| EXERCISE |
The exercise asks for every line of the data to be reproduced exactly.

Collection entries
==*==

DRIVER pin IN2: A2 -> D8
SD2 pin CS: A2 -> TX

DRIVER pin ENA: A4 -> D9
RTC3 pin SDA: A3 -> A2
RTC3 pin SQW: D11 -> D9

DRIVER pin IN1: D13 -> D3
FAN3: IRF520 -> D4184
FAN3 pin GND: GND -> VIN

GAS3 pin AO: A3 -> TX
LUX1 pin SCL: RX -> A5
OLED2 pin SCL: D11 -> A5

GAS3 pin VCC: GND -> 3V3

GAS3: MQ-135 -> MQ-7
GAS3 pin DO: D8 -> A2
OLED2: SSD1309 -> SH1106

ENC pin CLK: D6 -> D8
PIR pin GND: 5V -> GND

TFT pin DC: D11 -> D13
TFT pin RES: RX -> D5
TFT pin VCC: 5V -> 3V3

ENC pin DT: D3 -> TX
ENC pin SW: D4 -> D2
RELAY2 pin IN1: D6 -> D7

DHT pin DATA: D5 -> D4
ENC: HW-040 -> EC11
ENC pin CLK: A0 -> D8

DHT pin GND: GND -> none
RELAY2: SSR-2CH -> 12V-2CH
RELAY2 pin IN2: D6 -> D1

==*==

| TASK RESPONSE |
DRIVER pin IN2: A2 -> D8
SD2 pin CS: A2 -> TX

DRIVER pin ENA: A4 -> D9
RTC3 pin SDA: A3 -> A2
RTC3 pin SQW: D11 -> D9

DRIVER pin IN1: D13 -> D3
FAN3: IRF520 -> D4184
FAN3 pin GND: GND -> VIN

GAS3 pin AO: A3 -> TX
LUX1 pin SCL: RX -> A5
OLED2 pin SCL: D11 -> A5

GAS3 pin VCC: GND -> 3V3

GAS3: MQ-135 -> MQ-7
GAS3 pin DO: D8 -> A2
OLED2: SSD1309 -> SH1106

ENC pin CLK: D6 -> D8
PIR pin GND: 5V -> GND

TFT pin DC: D11 -> D13
TFT pin RES: RX -> D5
TFT pin VCC: 5V -> 3V3

ENC pin DT: D3 -> TX
ENC pin SW: D4 -> D2
RELAY2 pin IN1: D6 -> D7

DHT pin DATA: D5 -> D4
ENC: HW-040 -> EC11
ENC pin CLK: A0 -> D8

DHT pin GND: GND -> none
RELAY2: SSR-2CH -> 12V-2CH
RELAY2 pin IN2: D6 -> D1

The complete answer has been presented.